(Extracted data entries)
* * * * *
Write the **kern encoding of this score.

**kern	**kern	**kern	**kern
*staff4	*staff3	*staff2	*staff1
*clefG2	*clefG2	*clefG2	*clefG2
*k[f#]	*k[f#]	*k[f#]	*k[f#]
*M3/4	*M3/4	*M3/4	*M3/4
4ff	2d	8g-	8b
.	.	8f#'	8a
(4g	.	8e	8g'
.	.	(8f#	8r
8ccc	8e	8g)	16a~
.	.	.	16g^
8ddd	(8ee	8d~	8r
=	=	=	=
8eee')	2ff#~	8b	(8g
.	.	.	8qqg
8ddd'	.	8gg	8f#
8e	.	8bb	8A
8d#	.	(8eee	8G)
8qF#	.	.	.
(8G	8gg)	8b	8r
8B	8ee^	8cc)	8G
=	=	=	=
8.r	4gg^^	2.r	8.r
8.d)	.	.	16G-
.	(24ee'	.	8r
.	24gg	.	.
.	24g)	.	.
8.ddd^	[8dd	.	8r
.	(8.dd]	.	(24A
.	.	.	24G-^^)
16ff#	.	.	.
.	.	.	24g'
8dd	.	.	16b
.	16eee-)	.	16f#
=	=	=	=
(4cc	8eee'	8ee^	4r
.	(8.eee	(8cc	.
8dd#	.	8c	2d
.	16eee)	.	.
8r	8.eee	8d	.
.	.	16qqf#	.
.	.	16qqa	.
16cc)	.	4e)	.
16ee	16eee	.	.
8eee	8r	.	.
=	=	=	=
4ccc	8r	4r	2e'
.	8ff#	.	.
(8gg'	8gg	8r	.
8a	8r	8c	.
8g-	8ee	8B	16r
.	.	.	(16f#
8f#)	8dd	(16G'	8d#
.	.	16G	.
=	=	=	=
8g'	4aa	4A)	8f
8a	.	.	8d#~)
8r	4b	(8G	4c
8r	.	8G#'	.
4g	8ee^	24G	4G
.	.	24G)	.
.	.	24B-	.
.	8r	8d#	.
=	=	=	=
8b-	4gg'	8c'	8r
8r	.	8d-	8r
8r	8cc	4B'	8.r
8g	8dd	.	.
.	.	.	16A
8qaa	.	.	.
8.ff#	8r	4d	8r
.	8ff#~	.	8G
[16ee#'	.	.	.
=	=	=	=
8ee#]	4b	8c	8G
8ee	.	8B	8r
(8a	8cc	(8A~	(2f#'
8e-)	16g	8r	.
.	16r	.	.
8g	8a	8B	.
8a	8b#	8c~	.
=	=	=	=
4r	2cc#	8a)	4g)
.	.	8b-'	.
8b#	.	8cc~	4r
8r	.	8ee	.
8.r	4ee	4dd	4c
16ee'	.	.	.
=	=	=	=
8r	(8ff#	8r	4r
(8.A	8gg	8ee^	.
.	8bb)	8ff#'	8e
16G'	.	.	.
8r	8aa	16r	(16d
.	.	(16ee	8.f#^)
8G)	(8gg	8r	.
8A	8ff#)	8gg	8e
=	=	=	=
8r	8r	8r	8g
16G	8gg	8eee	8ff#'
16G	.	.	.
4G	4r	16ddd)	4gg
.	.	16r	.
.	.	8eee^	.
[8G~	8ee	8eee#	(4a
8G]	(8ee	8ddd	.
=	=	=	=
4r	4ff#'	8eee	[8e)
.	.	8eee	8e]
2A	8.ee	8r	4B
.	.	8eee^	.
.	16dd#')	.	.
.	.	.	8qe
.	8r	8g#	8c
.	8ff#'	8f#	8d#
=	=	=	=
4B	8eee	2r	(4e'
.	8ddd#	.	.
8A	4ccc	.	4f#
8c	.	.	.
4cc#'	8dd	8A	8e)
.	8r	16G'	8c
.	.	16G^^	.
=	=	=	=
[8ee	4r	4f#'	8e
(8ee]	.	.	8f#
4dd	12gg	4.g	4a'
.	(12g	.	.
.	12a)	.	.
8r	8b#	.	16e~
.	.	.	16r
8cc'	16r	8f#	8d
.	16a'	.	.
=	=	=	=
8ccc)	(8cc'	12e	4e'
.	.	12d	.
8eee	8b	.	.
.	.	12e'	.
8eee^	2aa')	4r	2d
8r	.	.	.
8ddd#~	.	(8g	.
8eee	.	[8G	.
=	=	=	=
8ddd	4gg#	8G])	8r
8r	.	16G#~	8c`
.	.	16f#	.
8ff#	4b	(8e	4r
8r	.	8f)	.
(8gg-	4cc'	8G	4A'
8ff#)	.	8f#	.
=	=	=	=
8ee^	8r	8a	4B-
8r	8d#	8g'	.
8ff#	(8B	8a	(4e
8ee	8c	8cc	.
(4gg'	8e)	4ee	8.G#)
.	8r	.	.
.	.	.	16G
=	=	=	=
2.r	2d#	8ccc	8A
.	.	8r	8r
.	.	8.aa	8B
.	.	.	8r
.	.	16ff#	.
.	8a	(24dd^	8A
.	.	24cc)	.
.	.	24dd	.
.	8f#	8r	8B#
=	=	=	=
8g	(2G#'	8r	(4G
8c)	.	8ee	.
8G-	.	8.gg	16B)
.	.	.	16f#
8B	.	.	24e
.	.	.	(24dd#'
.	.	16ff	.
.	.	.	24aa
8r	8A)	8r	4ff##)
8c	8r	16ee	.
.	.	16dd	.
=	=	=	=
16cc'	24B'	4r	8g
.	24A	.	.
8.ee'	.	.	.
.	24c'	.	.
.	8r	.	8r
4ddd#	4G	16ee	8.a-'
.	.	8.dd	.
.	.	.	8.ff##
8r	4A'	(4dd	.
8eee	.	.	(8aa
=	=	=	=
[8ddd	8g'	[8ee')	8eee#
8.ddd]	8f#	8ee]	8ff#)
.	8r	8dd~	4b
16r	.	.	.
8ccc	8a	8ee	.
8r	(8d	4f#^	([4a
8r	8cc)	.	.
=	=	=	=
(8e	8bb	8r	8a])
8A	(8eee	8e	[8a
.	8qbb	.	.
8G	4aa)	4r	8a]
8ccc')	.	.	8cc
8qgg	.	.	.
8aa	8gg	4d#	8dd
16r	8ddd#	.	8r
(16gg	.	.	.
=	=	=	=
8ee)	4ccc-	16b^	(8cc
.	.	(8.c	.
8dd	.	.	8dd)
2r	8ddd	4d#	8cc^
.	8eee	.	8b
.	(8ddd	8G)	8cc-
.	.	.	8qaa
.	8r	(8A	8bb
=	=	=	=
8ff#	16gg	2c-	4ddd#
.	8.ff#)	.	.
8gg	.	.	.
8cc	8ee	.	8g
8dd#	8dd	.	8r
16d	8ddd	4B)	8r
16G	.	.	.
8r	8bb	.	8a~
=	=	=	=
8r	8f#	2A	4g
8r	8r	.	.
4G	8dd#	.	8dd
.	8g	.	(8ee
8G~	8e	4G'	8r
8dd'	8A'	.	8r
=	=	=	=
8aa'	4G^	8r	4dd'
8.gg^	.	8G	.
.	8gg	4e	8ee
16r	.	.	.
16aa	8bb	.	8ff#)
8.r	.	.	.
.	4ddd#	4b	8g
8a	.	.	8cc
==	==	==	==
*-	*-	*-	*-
* * * * *
— Challenge —
Which lines in the items above contain the string "kern"? Extract each of those lines in full.

— Full response —
Write the **kern encoding of this score.
**kern	**kern	**kern	**kern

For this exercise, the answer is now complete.